Quote everything in the listing below, from the line containing "Question: Is wooden" down to the end of the listing. Leave the pictures out of your answer.

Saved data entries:
----

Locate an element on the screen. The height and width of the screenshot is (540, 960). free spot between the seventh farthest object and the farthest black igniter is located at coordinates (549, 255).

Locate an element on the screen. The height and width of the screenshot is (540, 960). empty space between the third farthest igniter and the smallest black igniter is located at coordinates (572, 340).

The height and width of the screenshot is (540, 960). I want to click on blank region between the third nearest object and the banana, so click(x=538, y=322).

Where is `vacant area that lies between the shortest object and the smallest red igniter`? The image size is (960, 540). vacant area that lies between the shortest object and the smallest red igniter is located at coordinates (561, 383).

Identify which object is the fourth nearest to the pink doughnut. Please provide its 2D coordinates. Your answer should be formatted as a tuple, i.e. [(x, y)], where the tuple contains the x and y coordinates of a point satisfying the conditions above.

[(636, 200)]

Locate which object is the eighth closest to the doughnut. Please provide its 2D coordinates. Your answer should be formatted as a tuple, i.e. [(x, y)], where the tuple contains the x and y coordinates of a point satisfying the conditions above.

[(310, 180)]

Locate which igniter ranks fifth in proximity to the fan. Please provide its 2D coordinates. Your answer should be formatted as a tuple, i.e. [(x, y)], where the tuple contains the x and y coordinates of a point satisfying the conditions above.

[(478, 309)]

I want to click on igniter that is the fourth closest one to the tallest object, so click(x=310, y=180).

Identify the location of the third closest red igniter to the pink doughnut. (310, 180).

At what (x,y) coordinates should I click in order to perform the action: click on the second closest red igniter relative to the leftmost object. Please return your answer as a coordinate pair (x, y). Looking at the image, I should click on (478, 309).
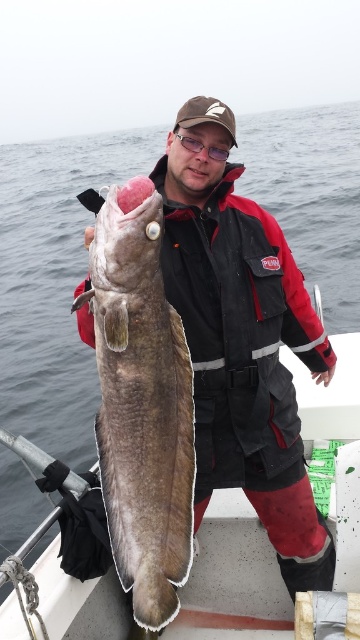
Does dark gray textured fish at center appear on the left side of smooth plastic boat at center?

Indeed, dark gray textured fish at center is positioned on the left side of smooth plastic boat at center.

Can you confirm if dark gray textured fish at center is shorter than smooth plastic boat at center?

No, dark gray textured fish at center is not shorter than smooth plastic boat at center.

Locate an element on the screen. dark gray textured fish at center is located at coordinates (141, 403).

Between black fabric jacket at center and dark gray textured fish at center, which one is positioned lower?

dark gray textured fish at center

The height and width of the screenshot is (640, 360). What are the coordinates of `black fabric jacket at center` in the screenshot? It's located at (241, 339).

Does black fabric jacket at center appear over smooth plastic boat at center?

Indeed, black fabric jacket at center is positioned over smooth plastic boat at center.

Does black fabric jacket at center appear on the left side of smooth plastic boat at center?

Incorrect, black fabric jacket at center is not on the left side of smooth plastic boat at center.

Who is more forward, (190, 244) or (237, 600)?

Point (190, 244)

The width and height of the screenshot is (360, 640). What are the coordinates of `black fabric jacket at center` in the screenshot? It's located at (241, 339).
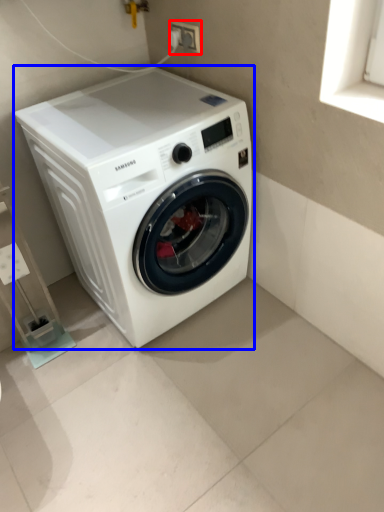
Question: Among these objects, which one is nearest to the camera, electric outlet (highlighted by a red box) or washing machine (highlighted by a blue box)?

Choices:
 (A) electric outlet
 (B) washing machine

Answer: (B)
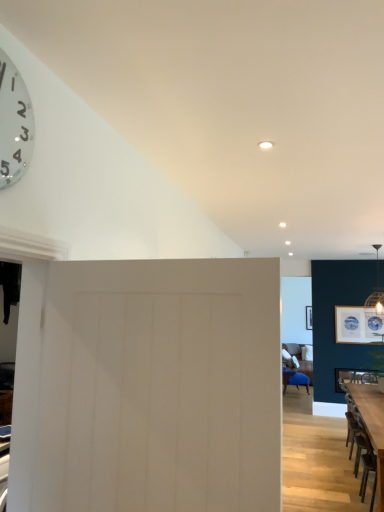
Question: Can you confirm if white matte door at center is bigger than matte white picture frame at upper right?

Choices:
 (A) yes
 (B) no

Answer: (A)

Question: Can you confirm if white matte door at center is positioned to the right of matte white picture frame at upper right?

Choices:
 (A) no
 (B) yes

Answer: (A)

Question: Is white matte door at center taller than matte white picture frame at upper right?

Choices:
 (A) yes
 (B) no

Answer: (A)

Question: Is white matte door at center completely or partially outside of matte white picture frame at upper right?

Choices:
 (A) no
 (B) yes

Answer: (B)

Question: From a real-world perspective, is white matte door at center physically below matte white picture frame at upper right?

Choices:
 (A) no
 (B) yes

Answer: (B)

Question: Does white matte door at center come behind matte white picture frame at upper right?

Choices:
 (A) yes
 (B) no

Answer: (B)

Question: Is metallic silver clock at upper left shorter than white matte door at center?

Choices:
 (A) yes
 (B) no

Answer: (A)

Question: Does metallic silver clock at upper left turn towards white matte door at center?

Choices:
 (A) yes
 (B) no

Answer: (B)

Question: Is metallic silver clock at upper left outside white matte door at center?

Choices:
 (A) yes
 (B) no

Answer: (A)

Question: Does metallic silver clock at upper left appear on the right side of white matte door at center?

Choices:
 (A) no
 (B) yes

Answer: (A)

Question: Is metallic silver clock at upper left bigger than white matte door at center?

Choices:
 (A) yes
 (B) no

Answer: (B)

Question: From the image's perspective, would you say metallic silver clock at upper left is shown under white matte door at center?

Choices:
 (A) yes
 (B) no

Answer: (B)

Question: Is wooden table at lower right thinner than metallic silver clock at upper left?

Choices:
 (A) no
 (B) yes

Answer: (A)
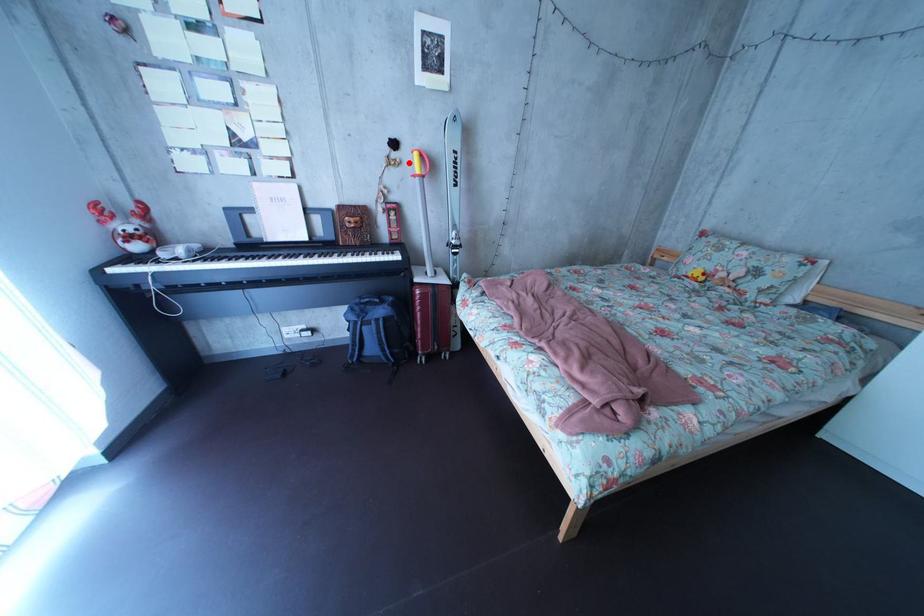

----

◆ **Output below**
Question: Is wooden table at lower right thinner than metallic silver clock at upper left?

Choices:
 (A) no
 (B) yes

Answer: (A)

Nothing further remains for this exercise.